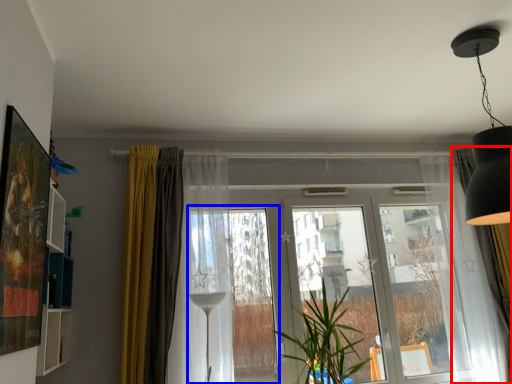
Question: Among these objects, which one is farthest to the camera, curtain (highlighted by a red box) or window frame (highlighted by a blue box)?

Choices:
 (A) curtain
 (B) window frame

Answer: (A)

...

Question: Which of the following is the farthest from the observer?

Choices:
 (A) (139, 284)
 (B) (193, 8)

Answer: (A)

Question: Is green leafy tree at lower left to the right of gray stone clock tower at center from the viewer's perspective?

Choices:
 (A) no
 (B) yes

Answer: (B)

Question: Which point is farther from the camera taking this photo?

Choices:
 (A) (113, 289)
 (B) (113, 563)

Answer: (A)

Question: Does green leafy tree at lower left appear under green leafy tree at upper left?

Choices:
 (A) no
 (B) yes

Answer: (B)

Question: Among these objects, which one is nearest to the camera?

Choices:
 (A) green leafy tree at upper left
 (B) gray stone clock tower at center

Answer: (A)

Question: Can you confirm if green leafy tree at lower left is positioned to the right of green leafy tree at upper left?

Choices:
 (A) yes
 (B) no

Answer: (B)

THE TASK —
Repeat the records above word for word, starting at the line that contains "Question: Is green" and ending at the line that contains "Question: Does green", with both of those lines included.

RESPONSE TO THIS EXERCISE —
Question: Is green leafy tree at lower left to the right of gray stone clock tower at center from the viewer's perspective?

Choices:
 (A) no
 (B) yes

Answer: (B)

Question: Which point is farther from the camera taking this photo?

Choices:
 (A) (113, 289)
 (B) (113, 563)

Answer: (A)

Question: Does green leafy tree at lower left appear under green leafy tree at upper left?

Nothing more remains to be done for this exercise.